# Data:

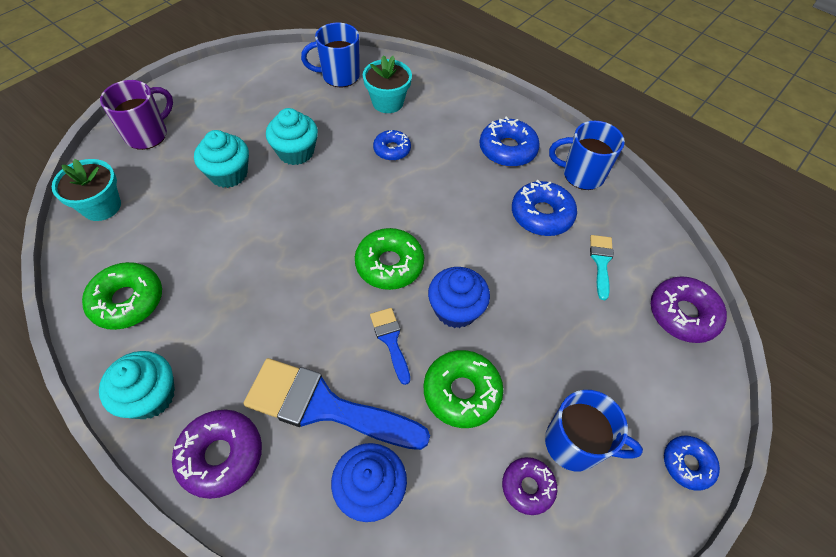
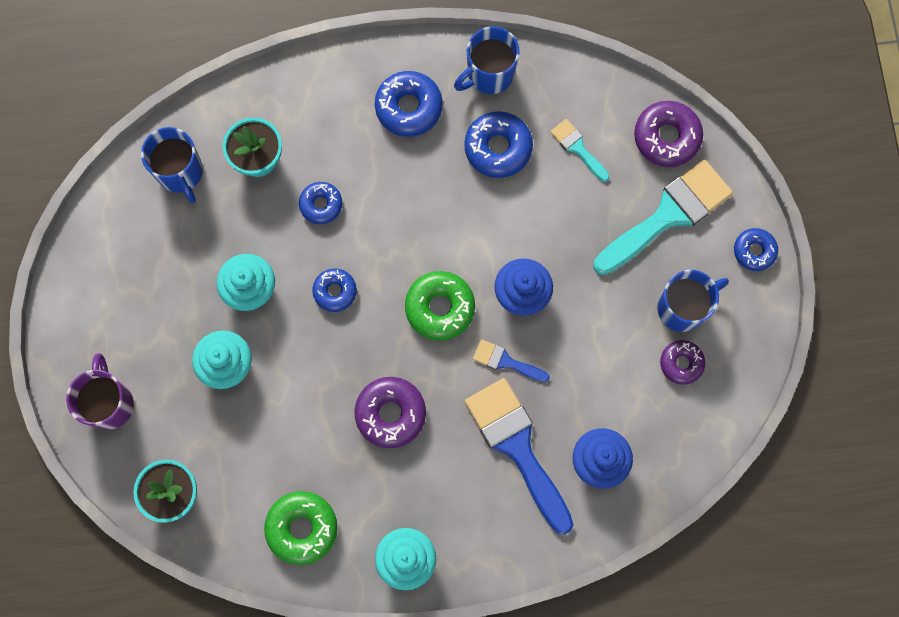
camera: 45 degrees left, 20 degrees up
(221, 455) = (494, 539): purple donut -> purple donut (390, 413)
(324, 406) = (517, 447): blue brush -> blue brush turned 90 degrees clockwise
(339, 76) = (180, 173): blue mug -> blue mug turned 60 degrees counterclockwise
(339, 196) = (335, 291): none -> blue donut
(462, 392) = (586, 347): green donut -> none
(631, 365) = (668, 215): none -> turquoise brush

# Assignment:
Return the complete data unchanged and include none of the pictures.

# Written answer:
camera: 45 degrees left, 20 degrees up
(221, 455) = (494, 539): purple donut -> purple donut (390, 413)
(324, 406) = (517, 447): blue brush -> blue brush turned 90 degrees clockwise
(339, 76) = (180, 173): blue mug -> blue mug turned 60 degrees counterclockwise
(339, 196) = (335, 291): none -> blue donut
(462, 392) = (586, 347): green donut -> none
(631, 365) = (668, 215): none -> turquoise brush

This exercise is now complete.